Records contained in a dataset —
***
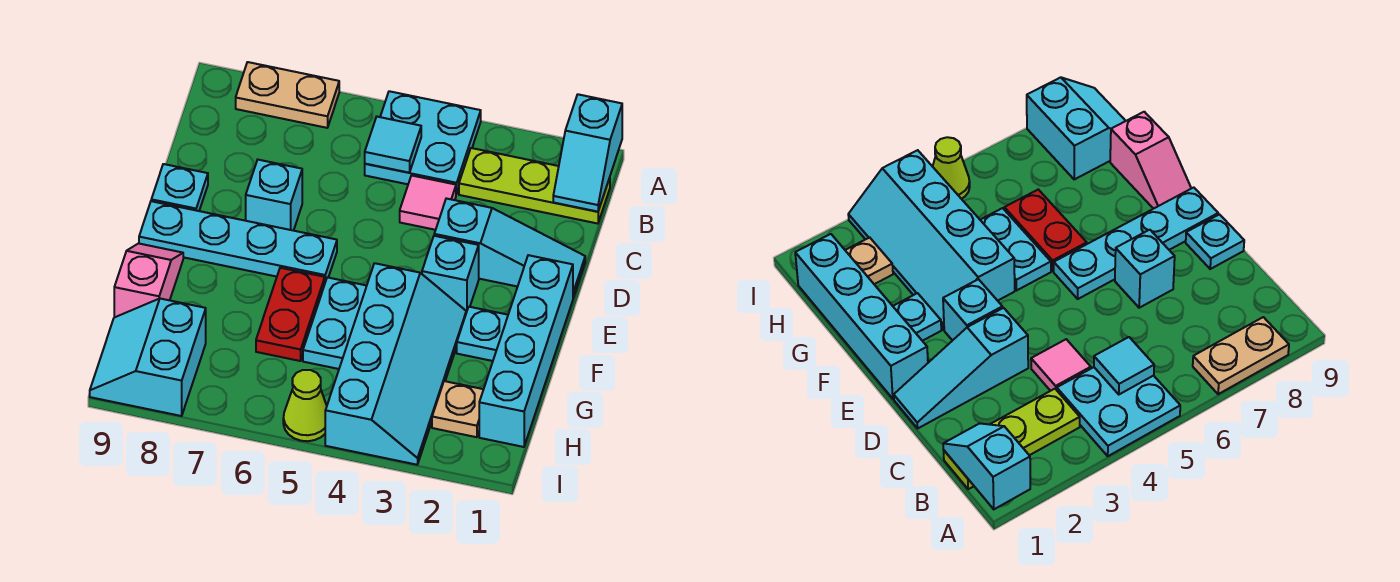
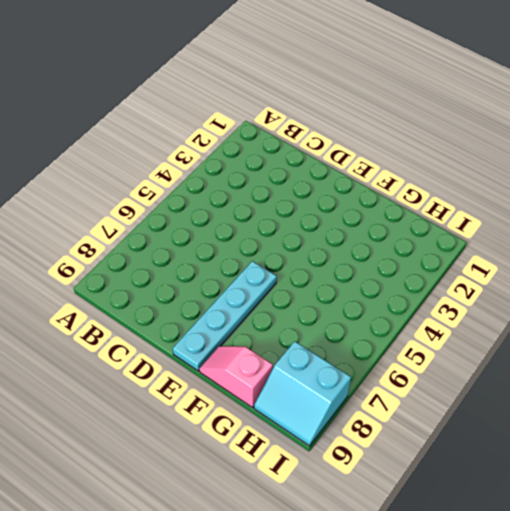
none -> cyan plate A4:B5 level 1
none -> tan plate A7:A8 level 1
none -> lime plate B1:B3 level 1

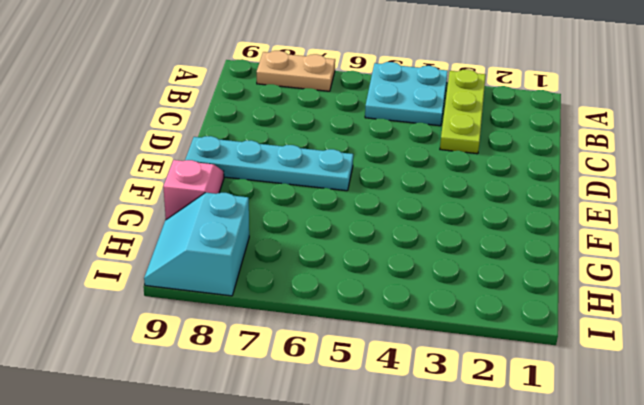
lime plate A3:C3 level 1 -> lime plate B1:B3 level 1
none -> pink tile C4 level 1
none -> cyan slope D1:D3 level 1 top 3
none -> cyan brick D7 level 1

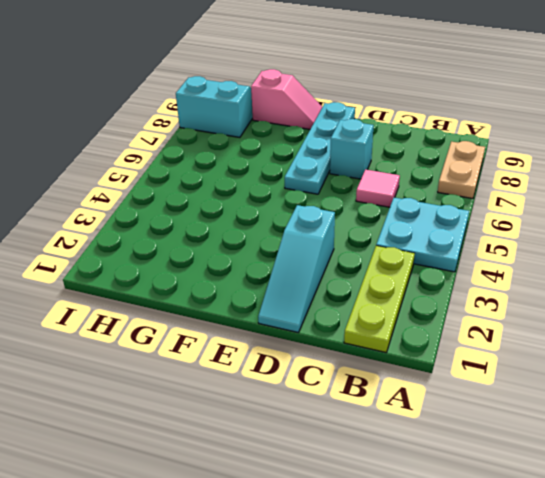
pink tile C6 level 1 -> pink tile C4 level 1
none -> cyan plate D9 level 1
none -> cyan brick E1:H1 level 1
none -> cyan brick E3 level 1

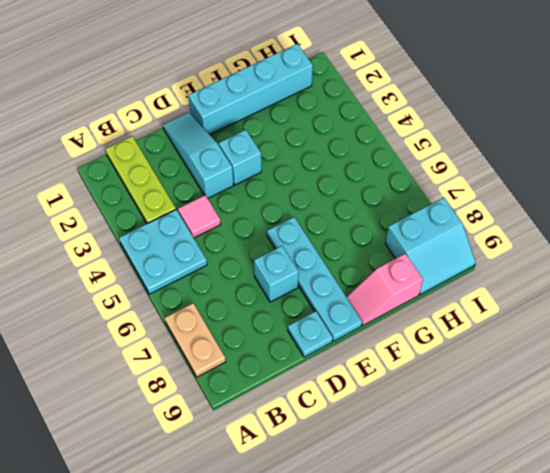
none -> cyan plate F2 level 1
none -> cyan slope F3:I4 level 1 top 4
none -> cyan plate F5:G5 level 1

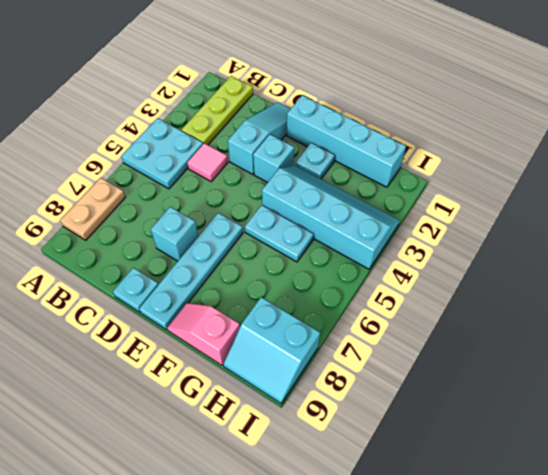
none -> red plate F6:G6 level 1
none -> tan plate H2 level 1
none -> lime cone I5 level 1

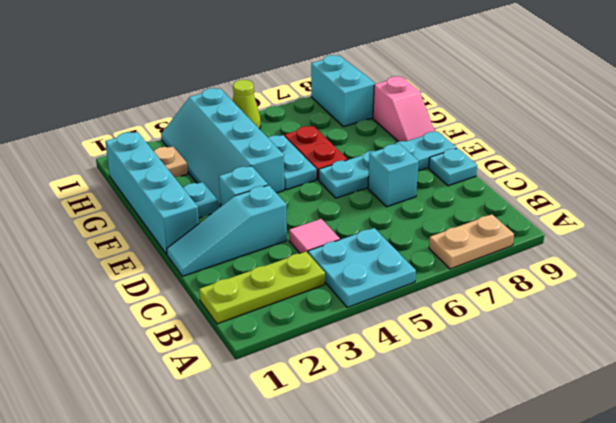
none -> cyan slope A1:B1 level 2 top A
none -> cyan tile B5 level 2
***
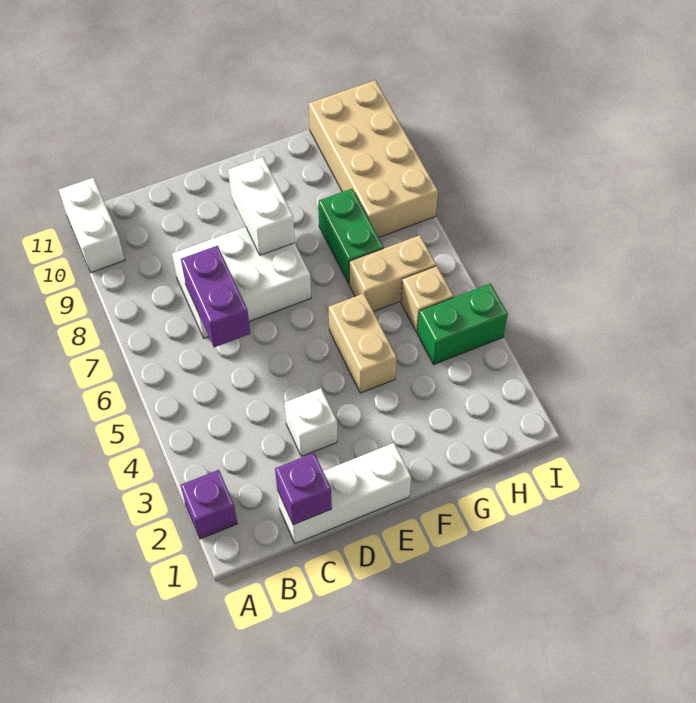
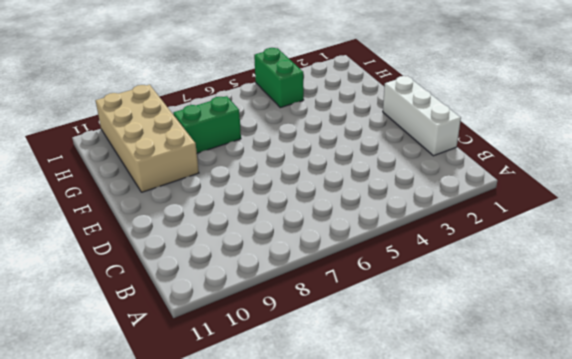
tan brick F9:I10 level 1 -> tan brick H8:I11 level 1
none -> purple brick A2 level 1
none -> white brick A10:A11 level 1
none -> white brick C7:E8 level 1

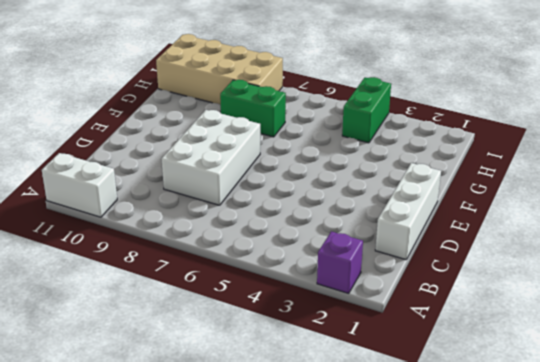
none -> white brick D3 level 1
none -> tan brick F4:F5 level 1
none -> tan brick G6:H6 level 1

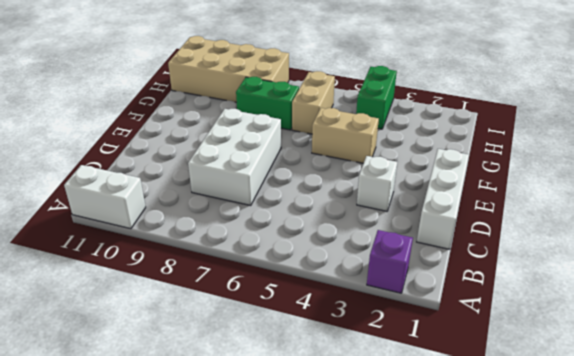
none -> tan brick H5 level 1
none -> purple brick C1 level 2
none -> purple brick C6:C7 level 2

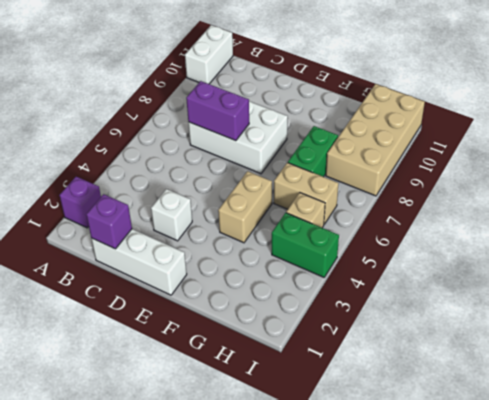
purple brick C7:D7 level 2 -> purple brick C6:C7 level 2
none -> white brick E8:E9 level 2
***
Task instructions —
An exact copy is needed of the entries above, starting at the line that holds "none -> cyan brick E3 level 1" and stopping at the line that holds "none -> cyan tile B5 level 2", both kept; pictures stay out.

Exercise response —
none -> cyan brick E3 level 1

none -> cyan plate F2 level 1
none -> cyan slope F3:I4 level 1 top 4
none -> cyan plate F5:G5 level 1

none -> red plate F6:G6 level 1
none -> tan plate H2 level 1
none -> lime cone I5 level 1

none -> cyan slope A1:B1 level 2 top A
none -> cyan tile B5 level 2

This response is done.